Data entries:
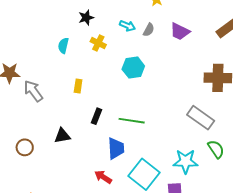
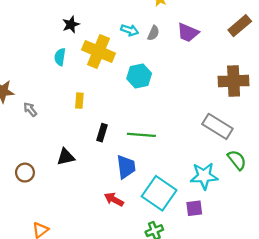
black star: (86, 18) -> (71, 24), moved
yellow cross: (98, 43) -> (98, 52), size x1.8
gray arrow: (33, 91) -> (30, 109), size x0.6

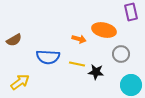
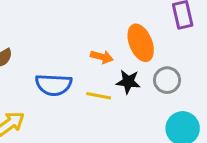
orange ellipse: (104, 30) -> (141, 43), turned 55
black star: (96, 72) -> (128, 82), moved

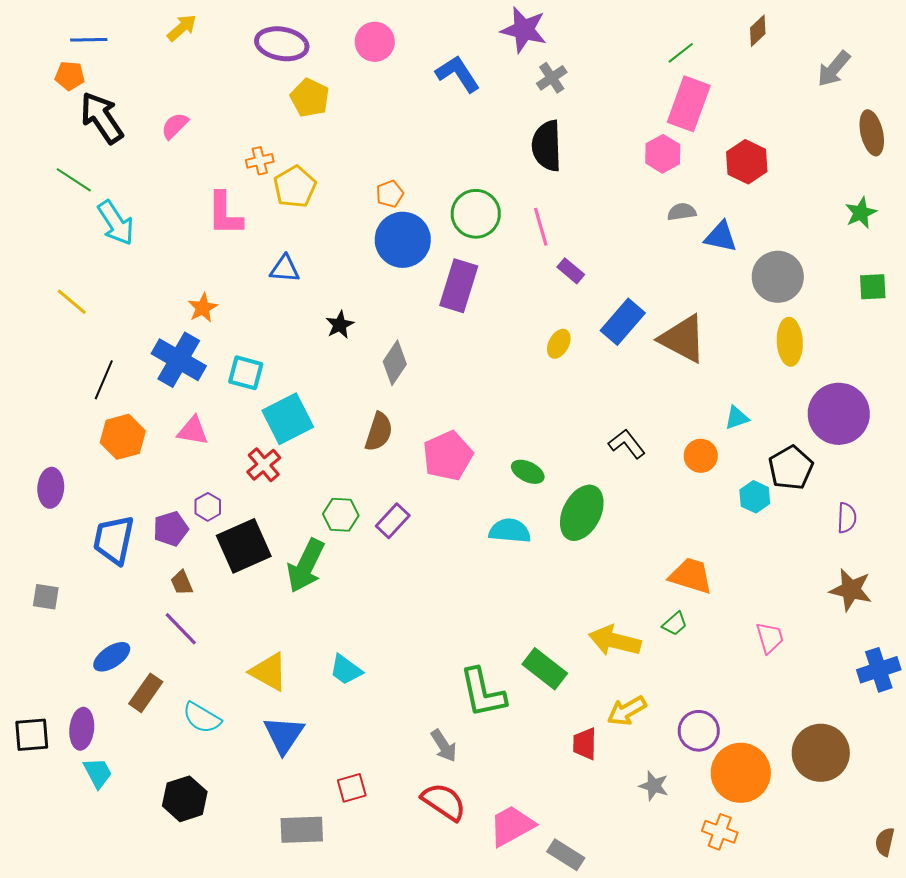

#### Exercise requirements
Wherever "star" appears in a line of the entries, copy that line.

#### Problem solution
black star: (86, 18) -> (71, 24), moved
black star: (96, 72) -> (128, 82), moved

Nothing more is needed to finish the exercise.